COLLECTED MATERIAL:
══════════
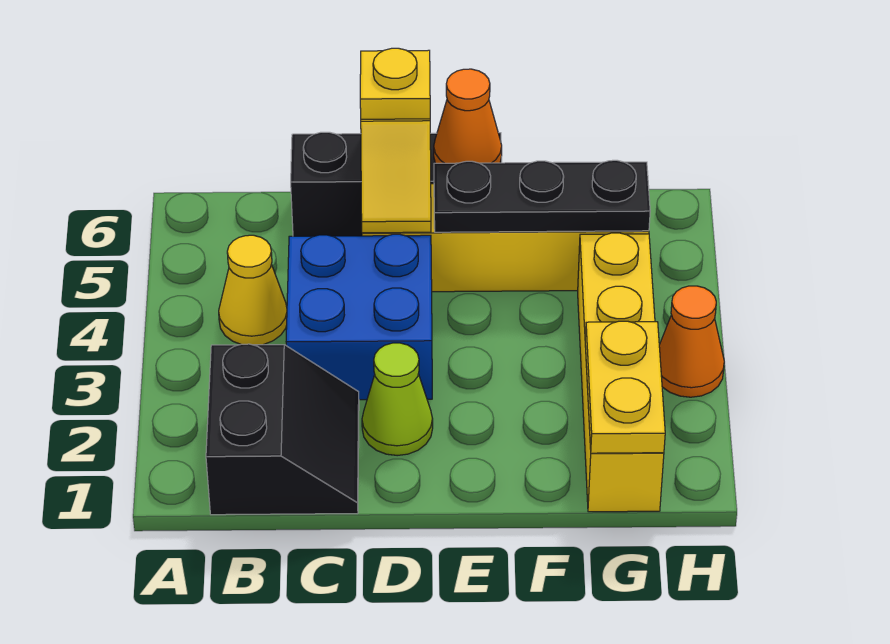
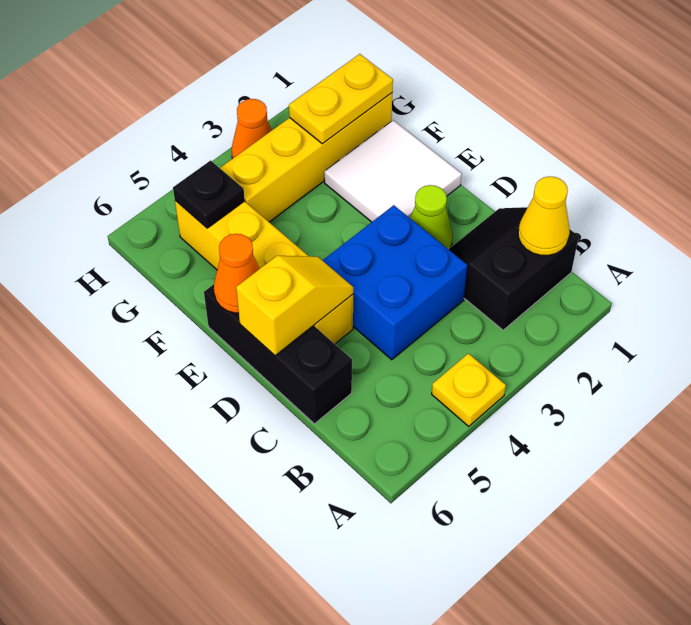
yellow cone B4 level 1 -> yellow cone B1 level 2
yellow plate D6 level 3 -> yellow plate A4 level 1
none -> white tile E1:F2 level 1
black plate E5:G5 level 2 -> black plate G5 level 2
══════════
Could you write out, exactly, each line of the data above from the one containing "none -> white tile E1:F2 level 1" through the last, including both?

none -> white tile E1:F2 level 1
black plate E5:G5 level 2 -> black plate G5 level 2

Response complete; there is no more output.